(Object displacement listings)
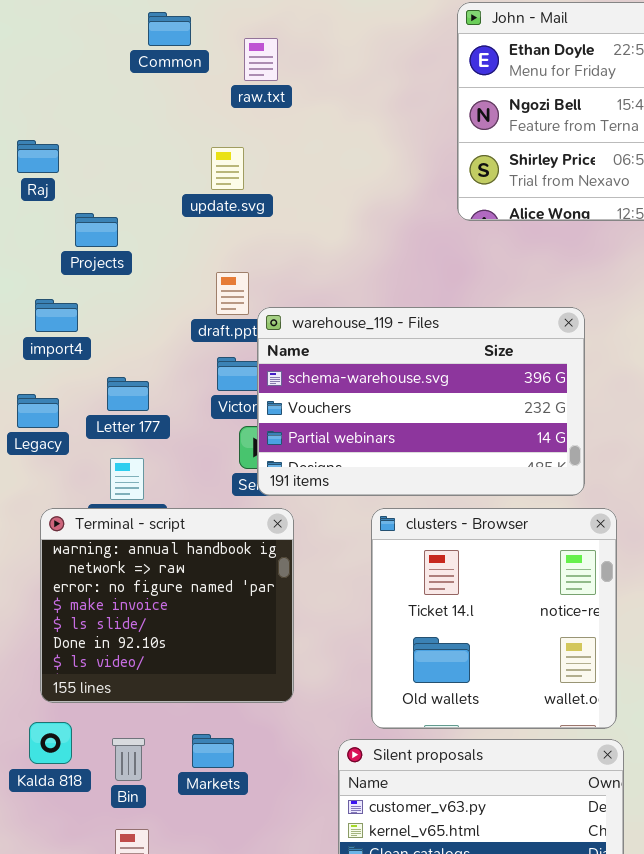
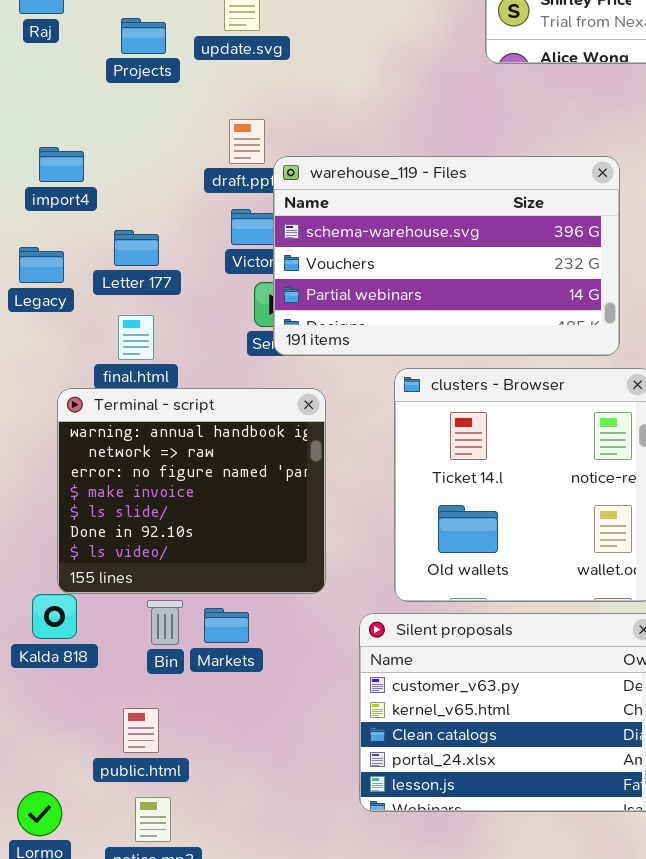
Projects: [75,213,118,247] -> [121,18,166,54], moved
Terminal - script: [40,508,294,703] -> [57,388,326,594], moved
Bin: [112,738,145,781] -> [147,600,183,645], moved

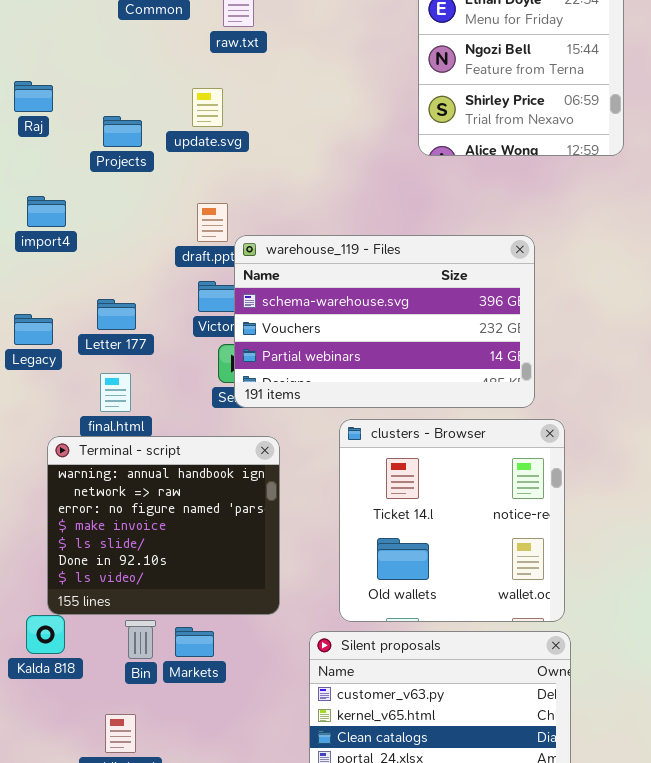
import4: [39,147,84,182] -> [27,196,66,227], moved

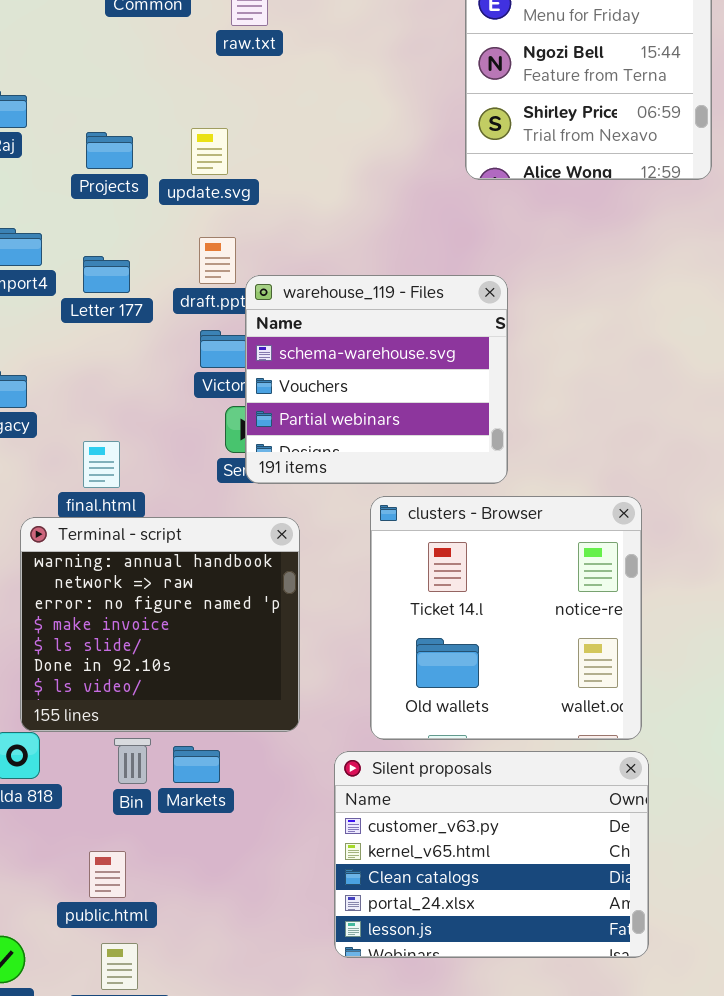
update.svg: [192,88,223,127] -> [191,128,228,175], moved
warehouse_119 - Files: [234,235,535,408] -> [245,275,508,484], resized
Letter 177: [97,299,136,330] -> [83,256,130,293], moved

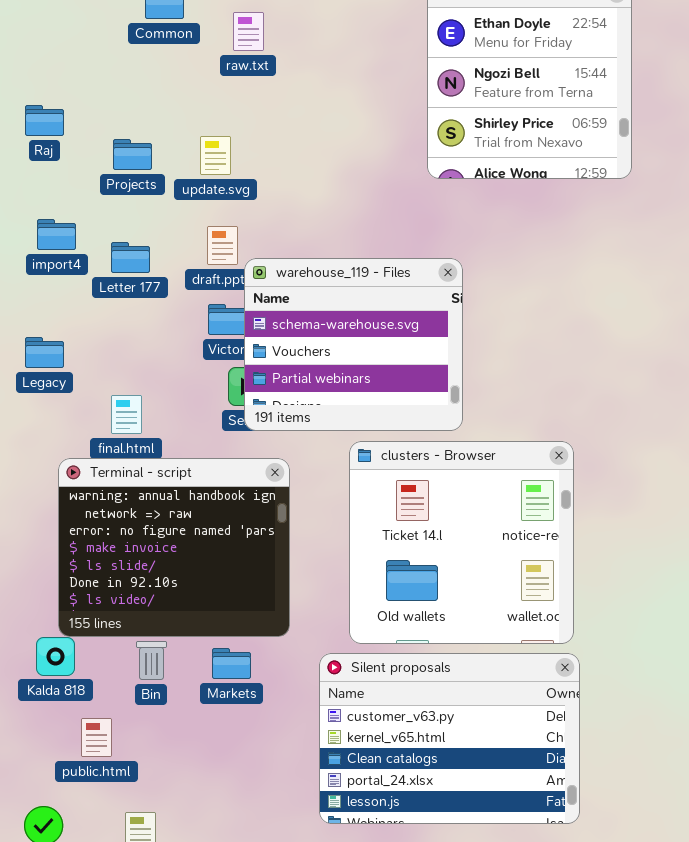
Markets: [173,746,220,783] -> [212,648,251,679], moved
public.html: [89,851,126,898] -> [81,718,112,757], moved

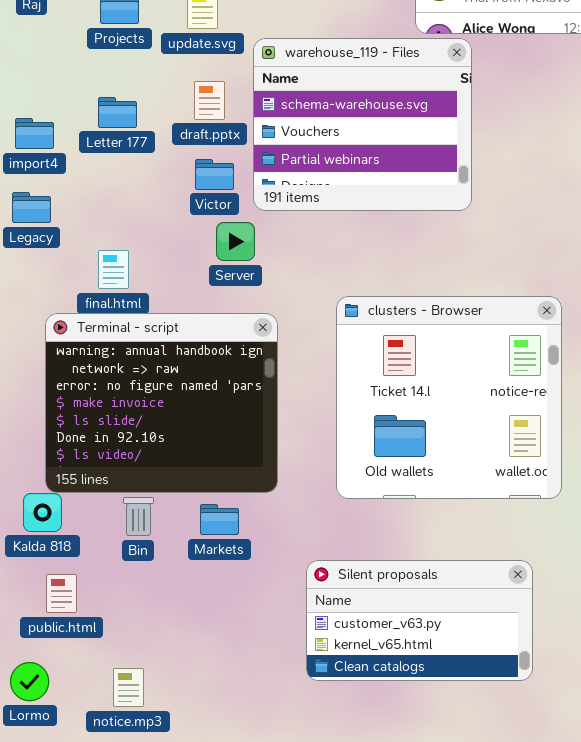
import4: [37,219,76,250] -> [15,118,54,149], moved
warehouse_119 - Files: [244,258,463,431] -> [253,38,472,211], moved
Silent proposals: [319,653,580,824] -> [306,560,533,681], resized
public.html: [81,718,112,757] -> [46,574,77,613], moved

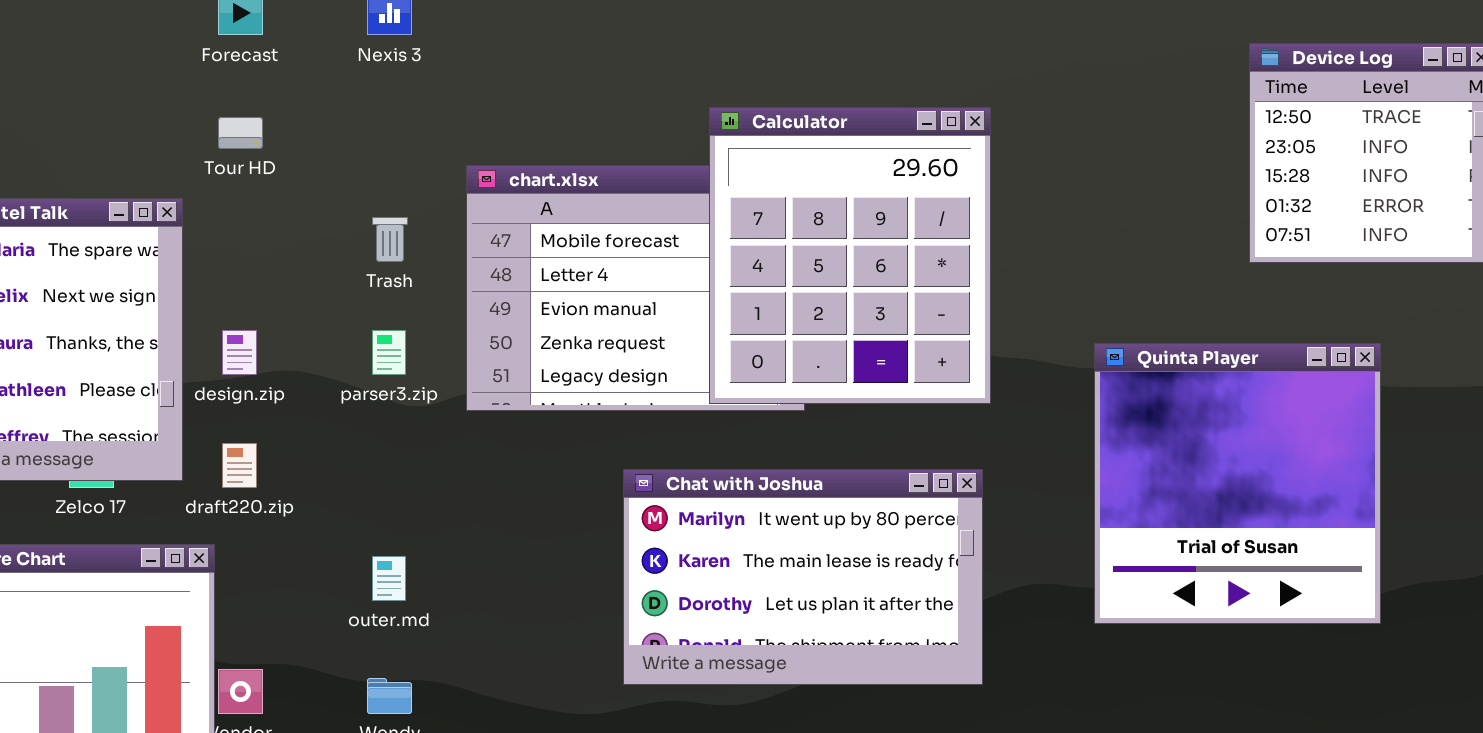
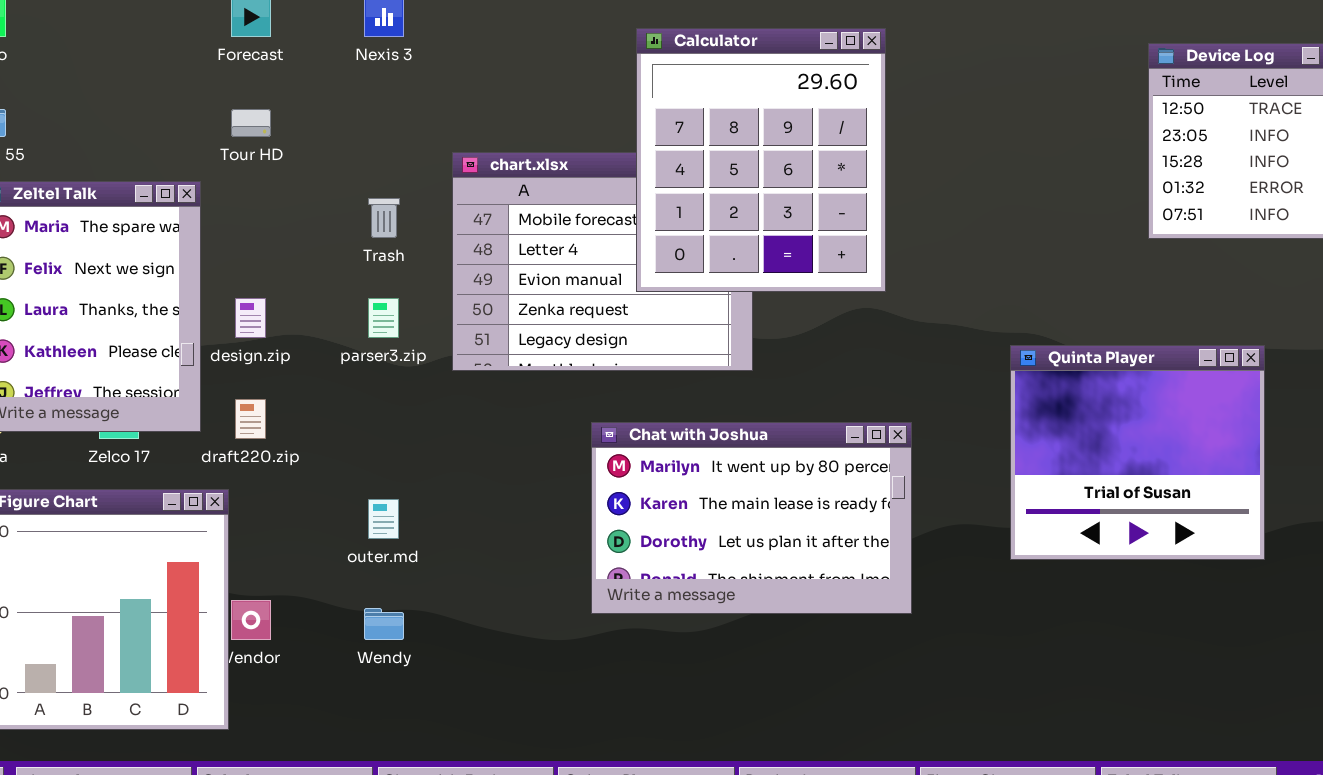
Calculator: [709,107,991,404] -> [636,28,886,292], moved
Quinta Player: [1094,343,1381,624] -> [1010,345,1265,560], resized

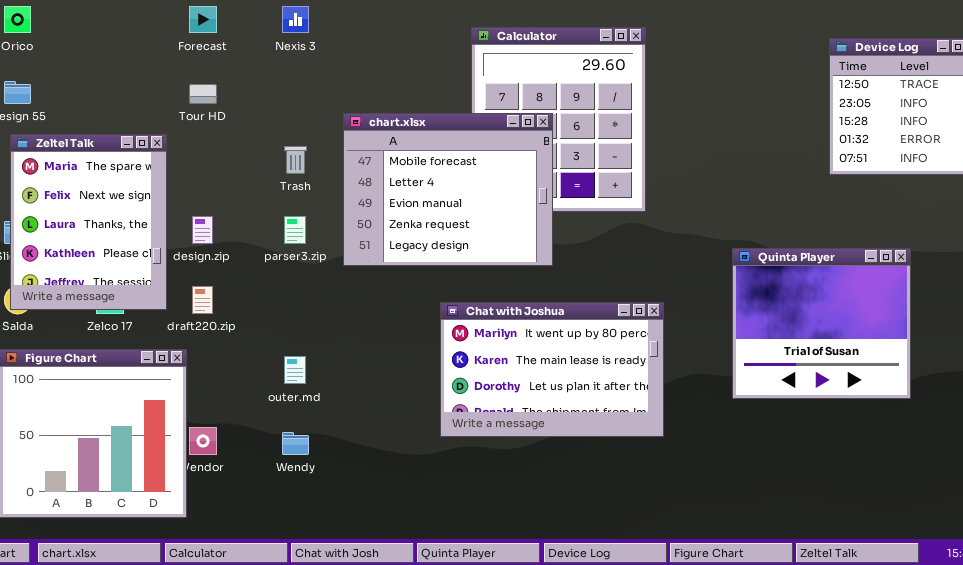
chart.xlsx: [452,152,753,371] -> [343,113,553,266], raised

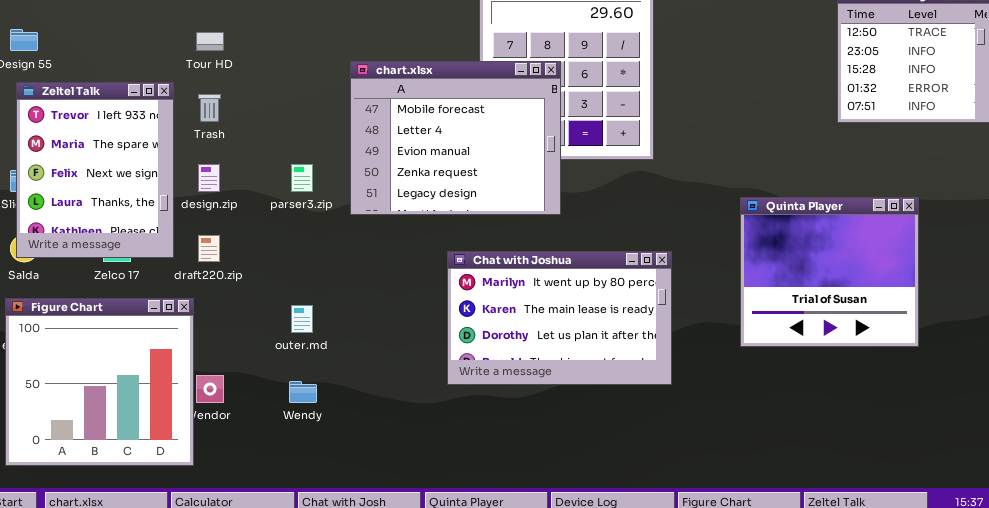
Zeltel Talk: [10,134,167,310] -> [16,82,174,258], scrolled up 1 row
Trash: [284,146,307,174] -> [198,94,221,122], moved

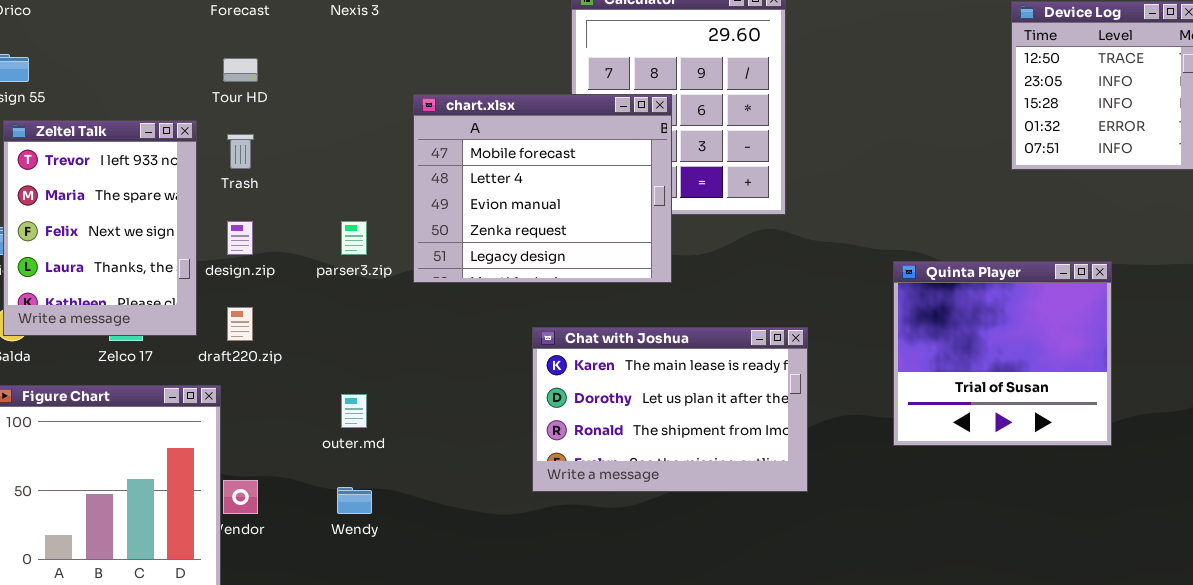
Chat with Joshua: [447,251,672,385] -> [532,327,808,492], scrolled down 1 row

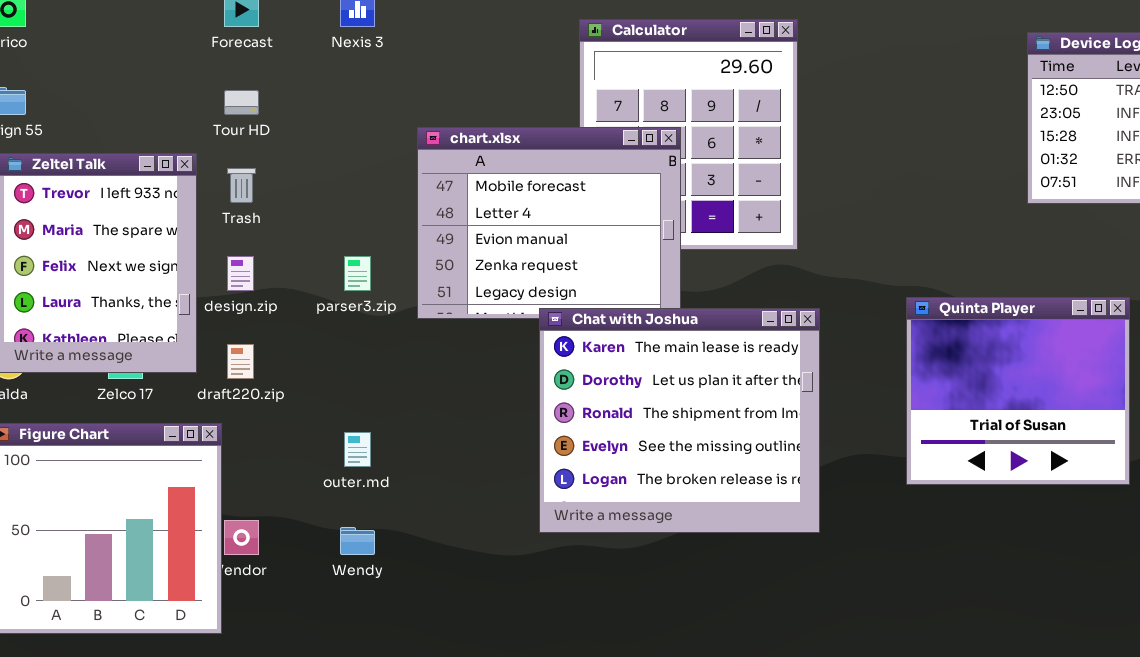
Chat with Joshua: [532,327,808,492] -> [539,308,820,533], resized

→ **Brief**:
Your answer must be the records above, copied exactly, with no pictures.

→ **Answer to the exercise**:
Projects: [75,213,118,247] -> [121,18,166,54], moved
Terminal - script: [40,508,294,703] -> [57,388,326,594], moved
Bin: [112,738,145,781] -> [147,600,183,645], moved

import4: [39,147,84,182] -> [27,196,66,227], moved

update.svg: [192,88,223,127] -> [191,128,228,175], moved
warehouse_119 - Files: [234,235,535,408] -> [245,275,508,484], resized
Letter 177: [97,299,136,330] -> [83,256,130,293], moved

Markets: [173,746,220,783] -> [212,648,251,679], moved
public.html: [89,851,126,898] -> [81,718,112,757], moved

import4: [37,219,76,250] -> [15,118,54,149], moved
warehouse_119 - Files: [244,258,463,431] -> [253,38,472,211], moved
Silent proposals: [319,653,580,824] -> [306,560,533,681], resized
public.html: [81,718,112,757] -> [46,574,77,613], moved

Calculator: [709,107,991,404] -> [636,28,886,292], moved
Quinta Player: [1094,343,1381,624] -> [1010,345,1265,560], resized

chart.xlsx: [452,152,753,371] -> [343,113,553,266], raised

Zeltel Talk: [10,134,167,310] -> [16,82,174,258], scrolled up 1 row
Trash: [284,146,307,174] -> [198,94,221,122], moved

Chat with Joshua: [447,251,672,385] -> [532,327,808,492], scrolled down 1 row

Chat with Joshua: [532,327,808,492] -> [539,308,820,533], resized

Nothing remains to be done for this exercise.